Output every line of the rows below as a numbered list, omitting blank lines and the picture markers.

Collected data:
■ ■ ■ ■ ■

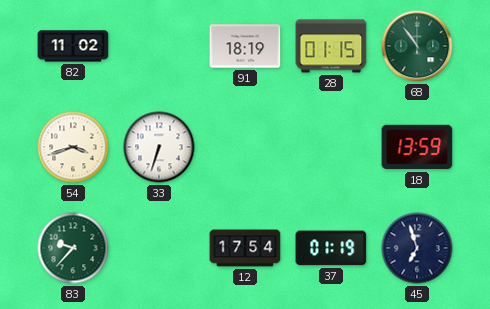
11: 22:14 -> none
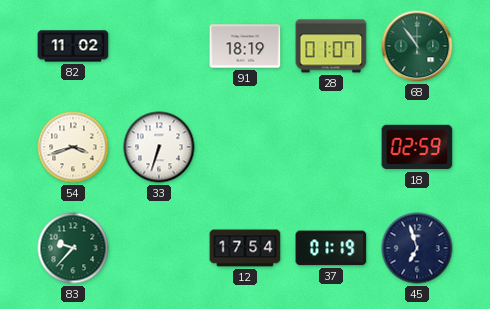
28: 01:15 -> 01:07
18: 13:59 -> 02:59
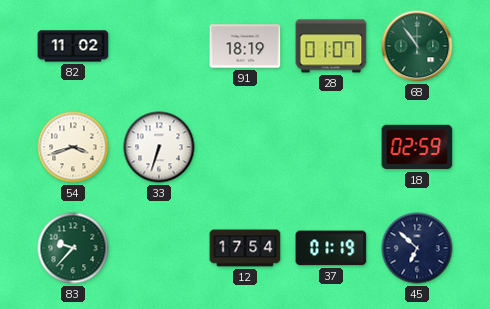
45: 6:57 -> 6:52
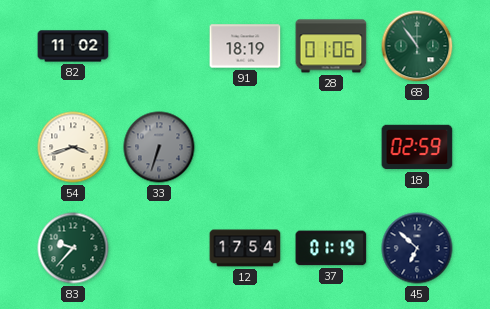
28: 01:07 -> 01:06
33 dial: white -> grey
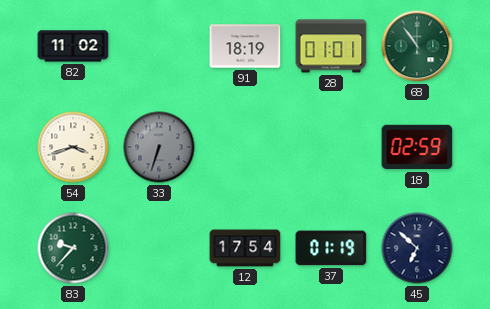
28: 01:06 -> 01:01
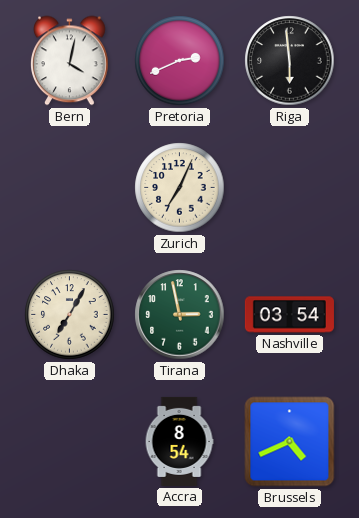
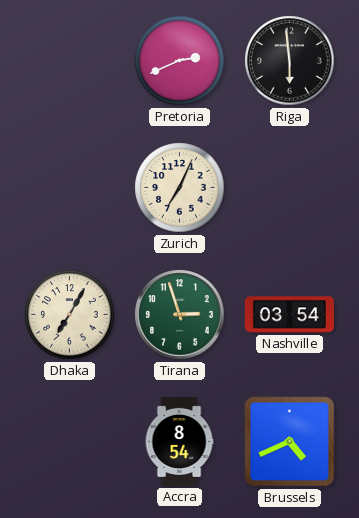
Bern: 4:02 -> none
Tirana: 2:58 -> 2:57
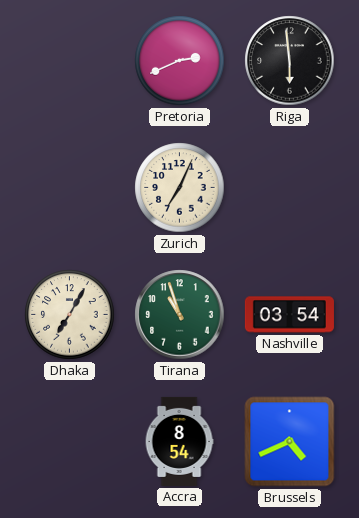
Tirana: 2:57 -> 10:57
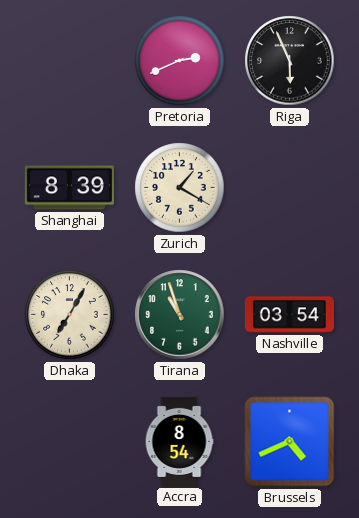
Riga: 5:59 -> 5:56
Shanghai: none -> 8:39
Zurich: 7:04 -> 1:20
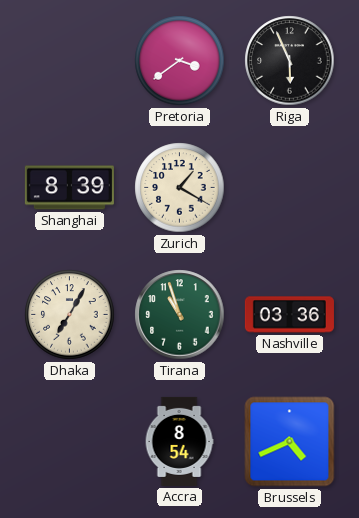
Pretoria: 2:41 -> 3:39
Nashville: 03:54 -> 03:36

■ ■ ■ ■ ■

### Written response
1. 11: 22:14 -> none
2. 28: 01:15 -> 01:07
3. 18: 13:59 -> 02:59
4. 45: 6:57 -> 6:52
5. 28: 01:07 -> 01:06
6. 33 dial: white -> grey
7. 28: 01:06 -> 01:01
8. Bern: 4:02 -> none
9. Tirana: 2:58 -> 2:57
10. Tirana: 2:57 -> 10:57
11. Riga: 5:59 -> 5:56
12. Shanghai: none -> 8:39
13. Zurich: 7:04 -> 1:20
14. Pretoria: 2:41 -> 3:39
15. Nashville: 03:54 -> 03:36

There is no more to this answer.